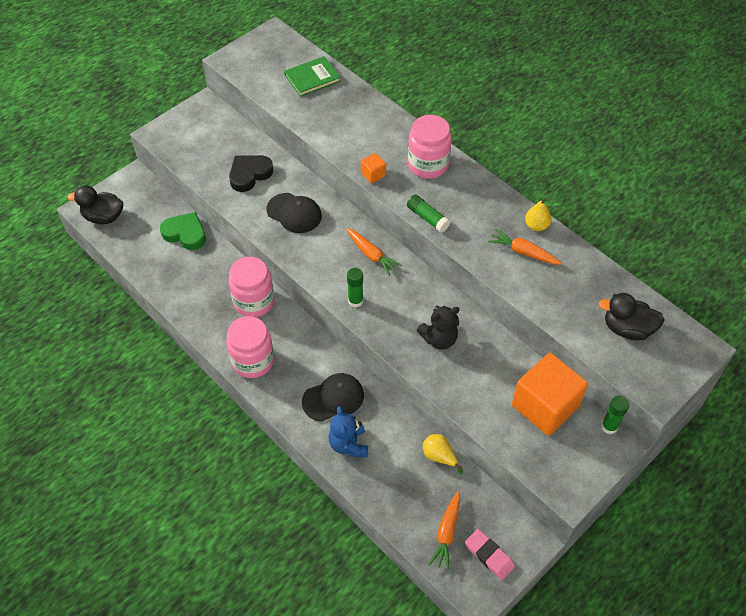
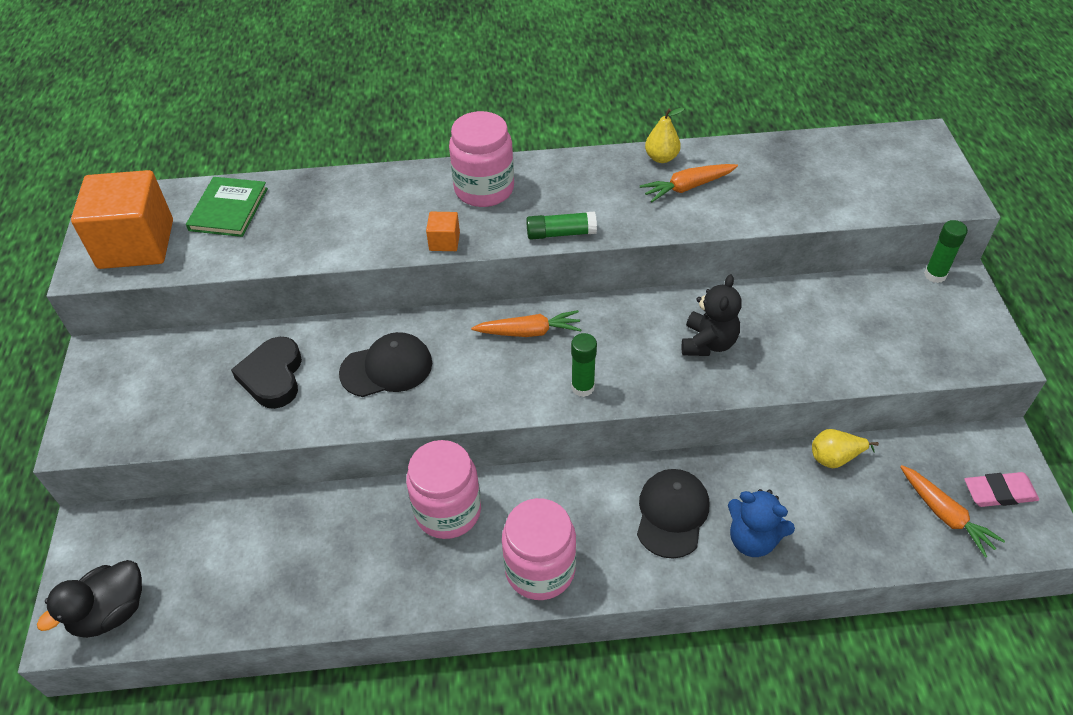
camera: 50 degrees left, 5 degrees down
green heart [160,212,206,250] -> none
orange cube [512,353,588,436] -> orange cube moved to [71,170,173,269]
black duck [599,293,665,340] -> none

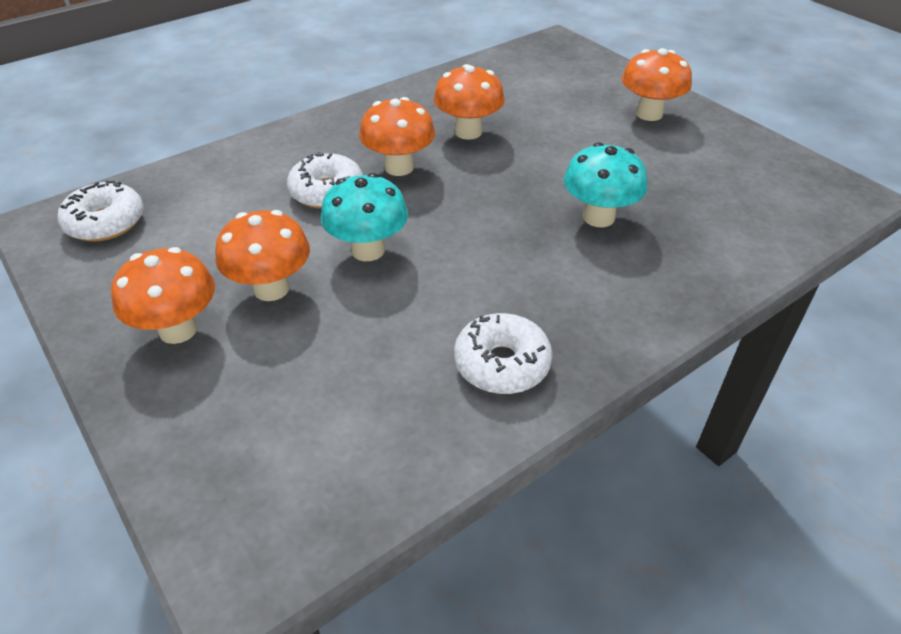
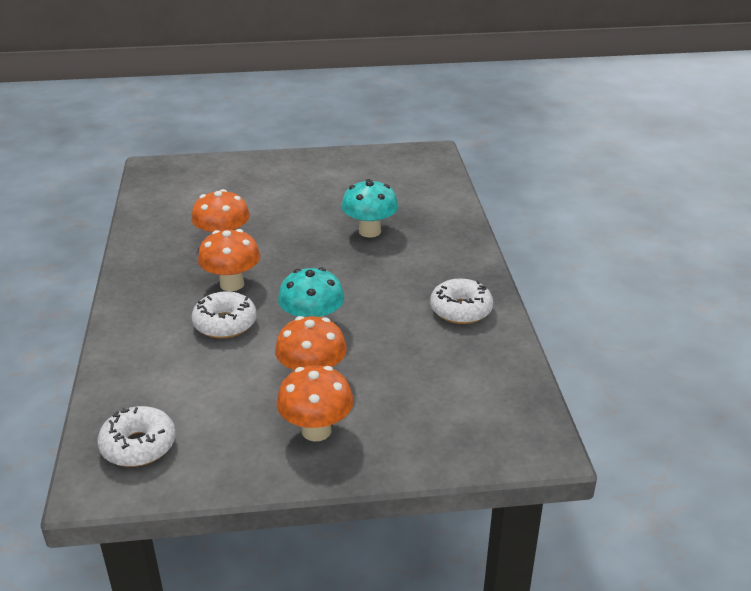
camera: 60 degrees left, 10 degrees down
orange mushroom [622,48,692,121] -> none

-- -- --

*Task instructions*: If a record holds a picture, leave the picture out and transcribe everything else exactly.

*Finished exercise*:
camera: 50 degrees left, 5 degrees down
green heart [160,212,206,250] -> none
orange cube [512,353,588,436] -> orange cube moved to [71,170,173,269]
black duck [599,293,665,340] -> none

camera: 60 degrees left, 10 degrees down
orange mushroom [622,48,692,121] -> none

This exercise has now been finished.